What you need to do
Reproduction of part of the material below, pictures omitted: copy exactly, and only, the lines starting with the one with "none -> brown brick G3 level 1" and going on through the one with "none -> cyan cone H1 level 2".

Start of Listed entries

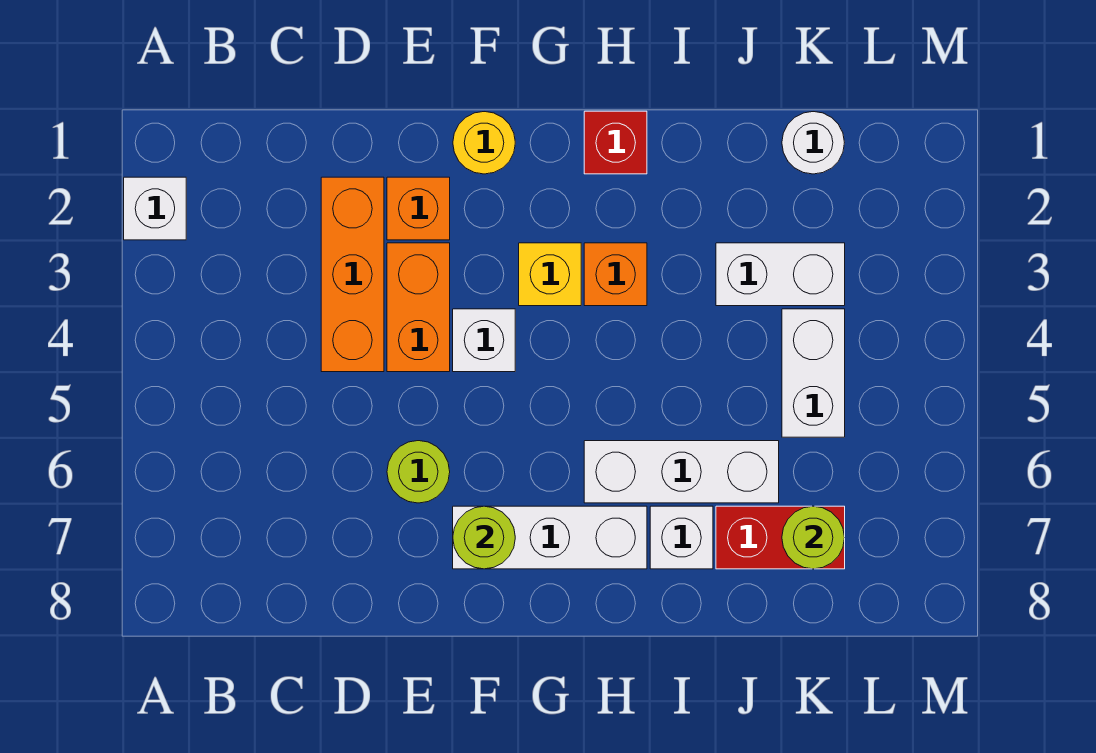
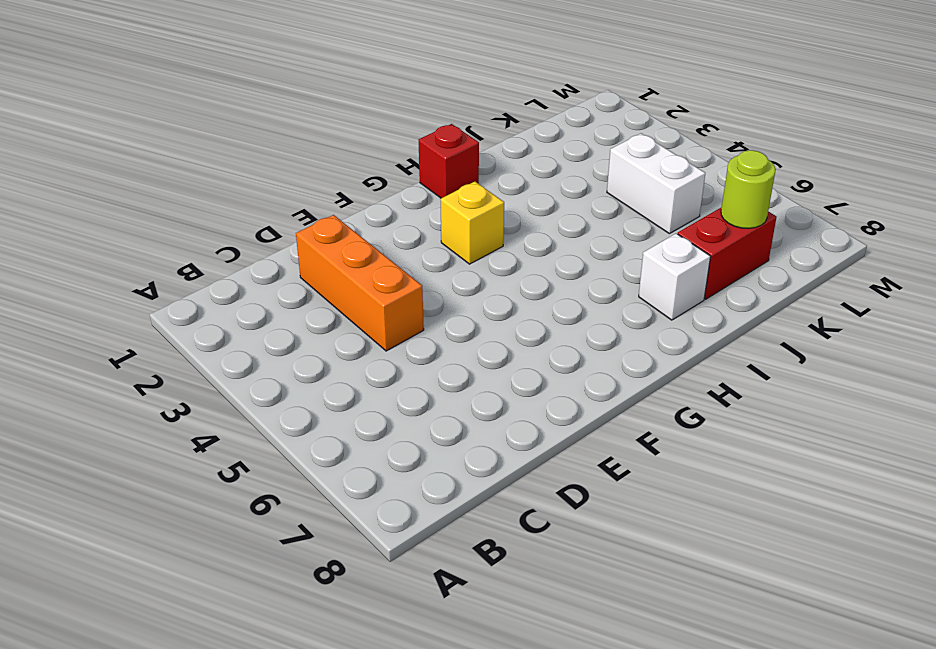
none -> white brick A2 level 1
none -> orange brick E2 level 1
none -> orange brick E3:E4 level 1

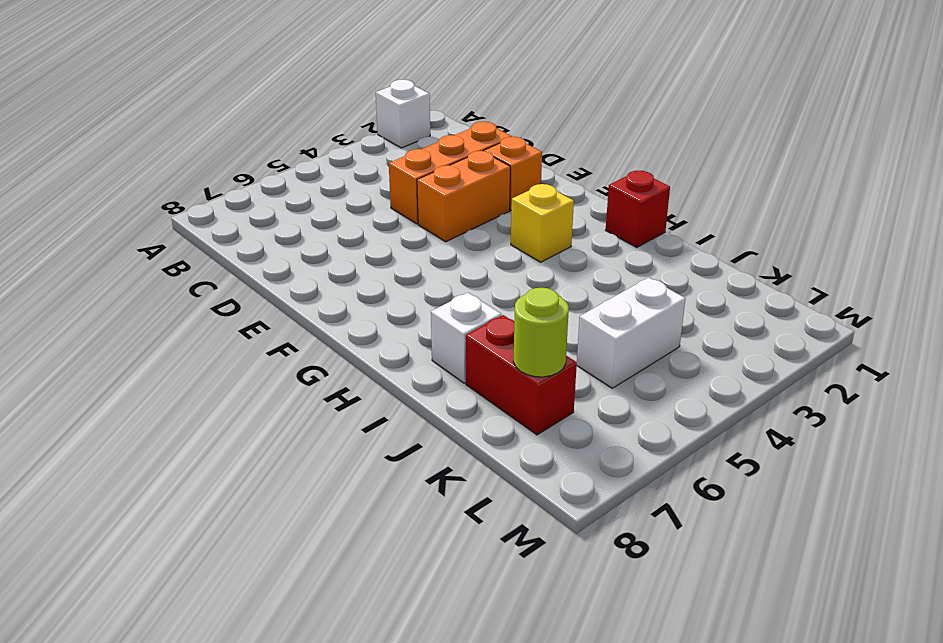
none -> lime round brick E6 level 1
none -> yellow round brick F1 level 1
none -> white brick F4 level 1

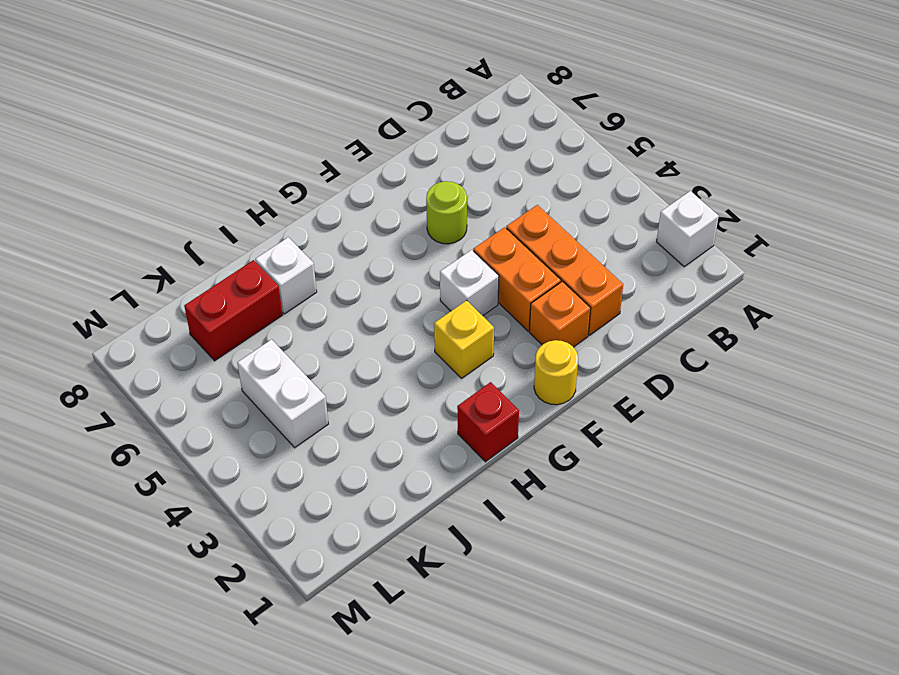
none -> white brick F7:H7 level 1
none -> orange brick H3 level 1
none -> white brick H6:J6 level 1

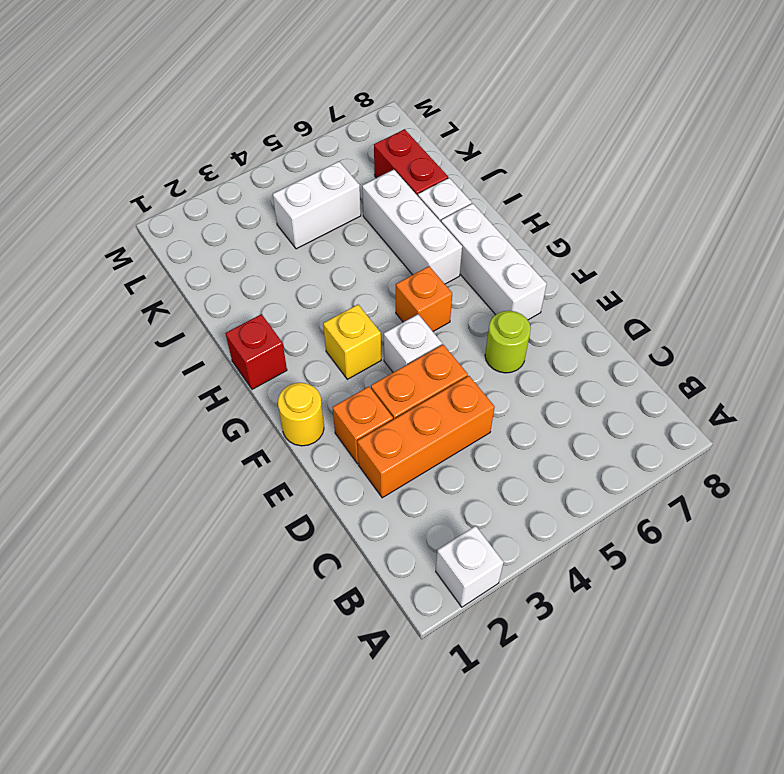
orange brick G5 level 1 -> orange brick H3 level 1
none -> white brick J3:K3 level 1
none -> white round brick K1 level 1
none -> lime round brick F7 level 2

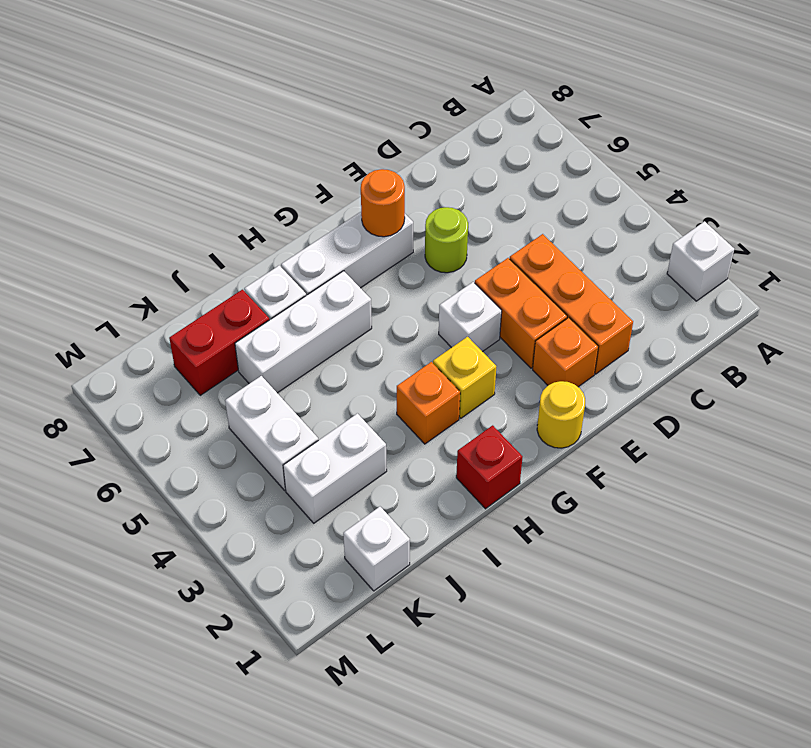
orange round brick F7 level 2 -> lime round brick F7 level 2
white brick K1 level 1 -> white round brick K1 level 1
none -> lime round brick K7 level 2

End of Listed entries
Start of Listed entries

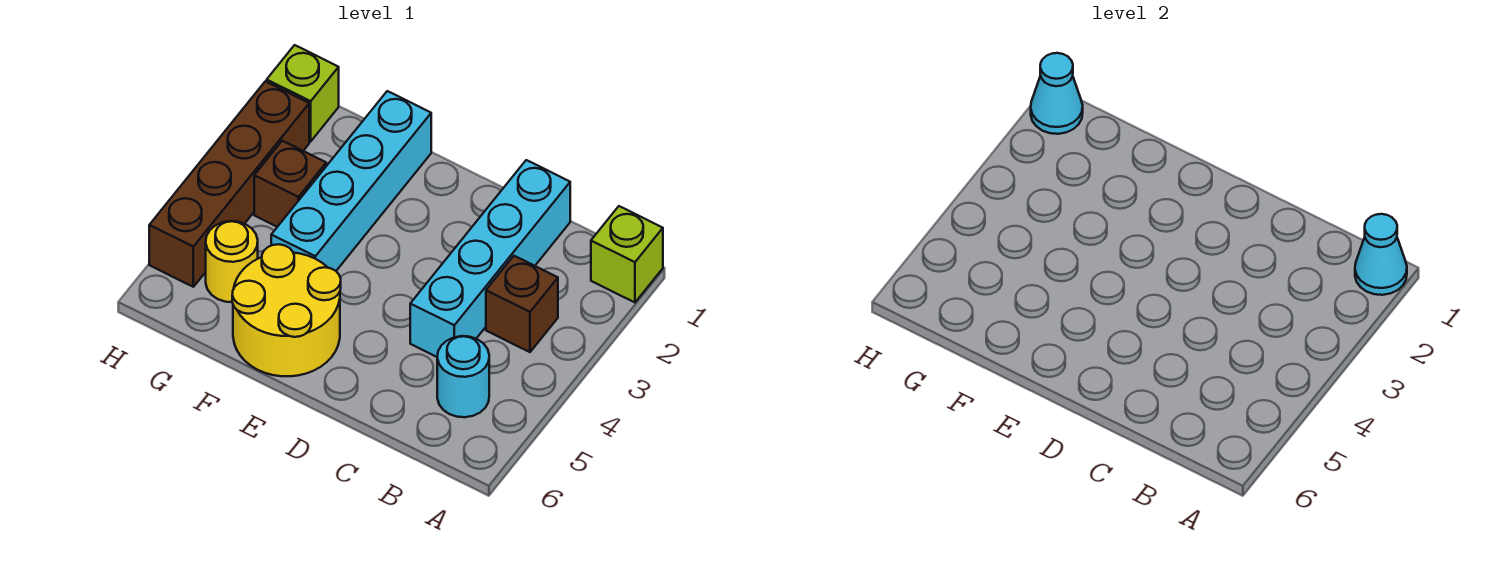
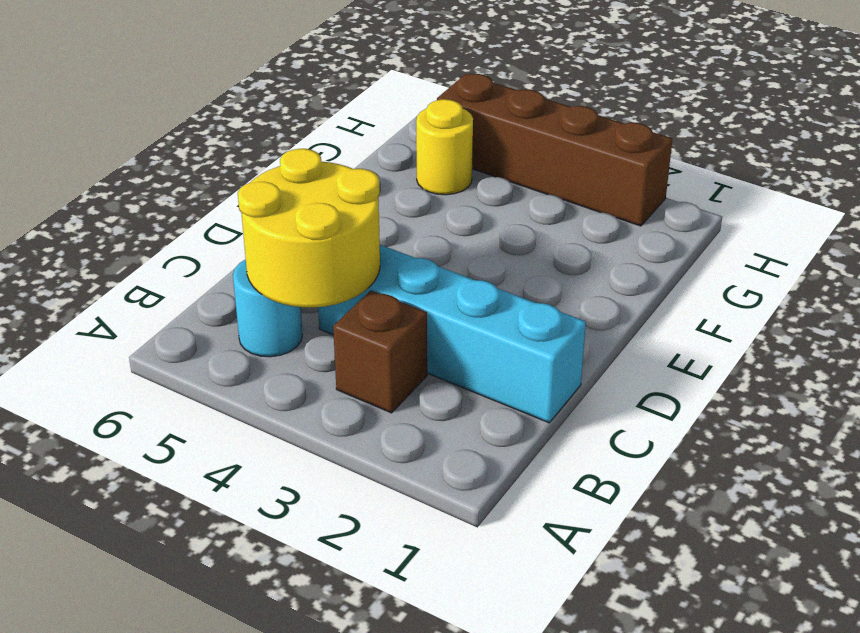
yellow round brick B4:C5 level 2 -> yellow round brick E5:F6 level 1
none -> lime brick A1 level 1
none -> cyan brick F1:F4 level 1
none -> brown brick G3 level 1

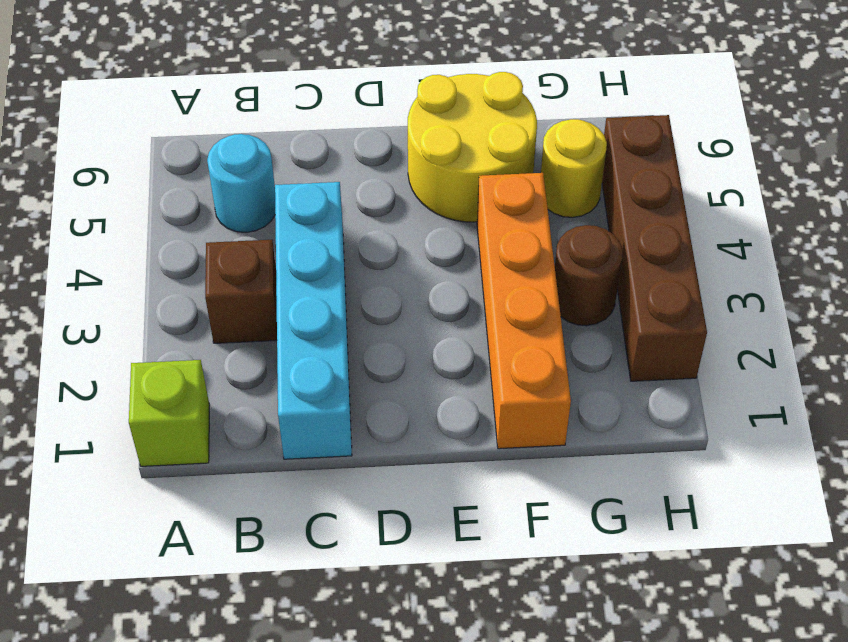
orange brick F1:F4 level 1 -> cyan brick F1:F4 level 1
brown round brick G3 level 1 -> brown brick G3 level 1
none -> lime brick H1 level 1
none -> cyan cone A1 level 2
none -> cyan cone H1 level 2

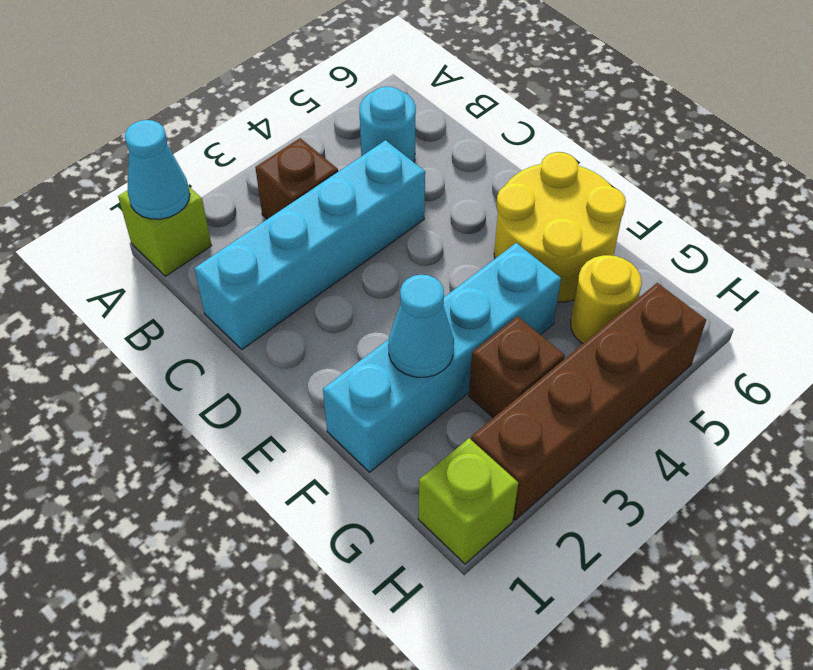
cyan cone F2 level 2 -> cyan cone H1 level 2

End of Listed entries

Result for this exercise
none -> brown brick G3 level 1

orange brick F1:F4 level 1 -> cyan brick F1:F4 level 1
brown round brick G3 level 1 -> brown brick G3 level 1
none -> lime brick H1 level 1
none -> cyan cone A1 level 2
none -> cyan cone H1 level 2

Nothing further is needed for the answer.